------ Data supplied ------

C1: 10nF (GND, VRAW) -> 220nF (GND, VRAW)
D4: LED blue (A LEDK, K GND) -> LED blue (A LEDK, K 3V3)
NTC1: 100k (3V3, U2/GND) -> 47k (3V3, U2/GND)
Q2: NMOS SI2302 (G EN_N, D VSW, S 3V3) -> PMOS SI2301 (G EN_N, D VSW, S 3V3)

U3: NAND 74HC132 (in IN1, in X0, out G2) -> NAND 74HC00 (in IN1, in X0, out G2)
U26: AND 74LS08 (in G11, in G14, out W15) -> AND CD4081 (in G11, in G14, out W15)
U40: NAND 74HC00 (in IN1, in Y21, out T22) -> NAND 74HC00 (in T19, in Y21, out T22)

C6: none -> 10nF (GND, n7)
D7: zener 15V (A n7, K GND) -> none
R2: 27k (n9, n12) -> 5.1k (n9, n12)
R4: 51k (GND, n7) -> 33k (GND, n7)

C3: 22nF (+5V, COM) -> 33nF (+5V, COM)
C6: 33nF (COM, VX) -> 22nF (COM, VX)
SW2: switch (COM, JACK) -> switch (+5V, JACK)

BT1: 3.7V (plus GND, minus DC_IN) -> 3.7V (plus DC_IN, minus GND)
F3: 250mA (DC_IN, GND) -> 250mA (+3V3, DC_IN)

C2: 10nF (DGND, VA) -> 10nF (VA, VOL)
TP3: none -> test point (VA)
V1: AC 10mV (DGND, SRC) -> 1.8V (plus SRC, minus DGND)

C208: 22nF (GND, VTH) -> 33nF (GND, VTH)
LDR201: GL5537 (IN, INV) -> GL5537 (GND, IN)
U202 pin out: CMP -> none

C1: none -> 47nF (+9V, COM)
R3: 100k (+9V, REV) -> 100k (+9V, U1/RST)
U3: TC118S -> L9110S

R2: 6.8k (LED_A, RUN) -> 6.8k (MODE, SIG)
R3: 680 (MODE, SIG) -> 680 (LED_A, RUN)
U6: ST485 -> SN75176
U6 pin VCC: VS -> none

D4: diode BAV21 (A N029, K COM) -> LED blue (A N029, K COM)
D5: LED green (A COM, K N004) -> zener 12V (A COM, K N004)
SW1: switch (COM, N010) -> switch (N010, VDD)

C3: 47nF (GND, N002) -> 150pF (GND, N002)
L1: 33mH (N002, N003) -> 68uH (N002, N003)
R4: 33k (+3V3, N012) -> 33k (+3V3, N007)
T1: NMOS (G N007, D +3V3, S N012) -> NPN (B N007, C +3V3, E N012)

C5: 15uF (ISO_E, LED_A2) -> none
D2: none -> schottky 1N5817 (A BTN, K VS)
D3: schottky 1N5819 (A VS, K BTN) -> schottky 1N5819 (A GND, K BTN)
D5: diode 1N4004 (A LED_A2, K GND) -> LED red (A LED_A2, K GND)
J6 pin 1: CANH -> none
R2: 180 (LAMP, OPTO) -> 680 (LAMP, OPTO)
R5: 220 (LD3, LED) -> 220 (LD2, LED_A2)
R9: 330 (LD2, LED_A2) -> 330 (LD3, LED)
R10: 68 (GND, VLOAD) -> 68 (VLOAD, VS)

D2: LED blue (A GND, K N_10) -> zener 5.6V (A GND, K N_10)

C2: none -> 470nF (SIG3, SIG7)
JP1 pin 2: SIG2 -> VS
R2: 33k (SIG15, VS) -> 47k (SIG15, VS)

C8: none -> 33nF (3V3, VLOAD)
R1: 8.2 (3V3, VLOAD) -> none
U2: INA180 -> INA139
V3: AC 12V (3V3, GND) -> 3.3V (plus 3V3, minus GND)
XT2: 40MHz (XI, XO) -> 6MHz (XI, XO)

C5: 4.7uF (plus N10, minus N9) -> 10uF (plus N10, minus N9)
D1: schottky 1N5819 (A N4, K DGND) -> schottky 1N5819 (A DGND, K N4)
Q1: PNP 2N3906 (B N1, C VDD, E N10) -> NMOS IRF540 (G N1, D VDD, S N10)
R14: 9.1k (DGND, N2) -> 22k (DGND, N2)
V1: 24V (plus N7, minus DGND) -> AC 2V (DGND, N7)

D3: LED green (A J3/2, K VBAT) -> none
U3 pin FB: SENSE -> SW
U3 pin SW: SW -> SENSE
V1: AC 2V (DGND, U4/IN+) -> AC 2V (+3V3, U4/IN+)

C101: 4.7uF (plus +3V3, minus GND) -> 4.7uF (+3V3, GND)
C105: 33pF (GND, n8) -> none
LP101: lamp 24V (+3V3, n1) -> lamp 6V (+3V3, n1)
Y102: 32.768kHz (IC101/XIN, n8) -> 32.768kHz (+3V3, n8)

------

• Task directions
The answer should consist only of the lines from the one containing "U3 pin FB: SENSE -> SW" through the last line of the data, given again exactly.

• Expected answer
U3 pin FB: SENSE -> SW
U3 pin SW: SW -> SENSE
V1: AC 2V (DGND, U4/IN+) -> AC 2V (+3V3, U4/IN+)

C101: 4.7uF (plus +3V3, minus GND) -> 4.7uF (+3V3, GND)
C105: 33pF (GND, n8) -> none
LP101: lamp 24V (+3V3, n1) -> lamp 6V (+3V3, n1)
Y102: 32.768kHz (IC101/XIN, n8) -> 32.768kHz (+3V3, n8)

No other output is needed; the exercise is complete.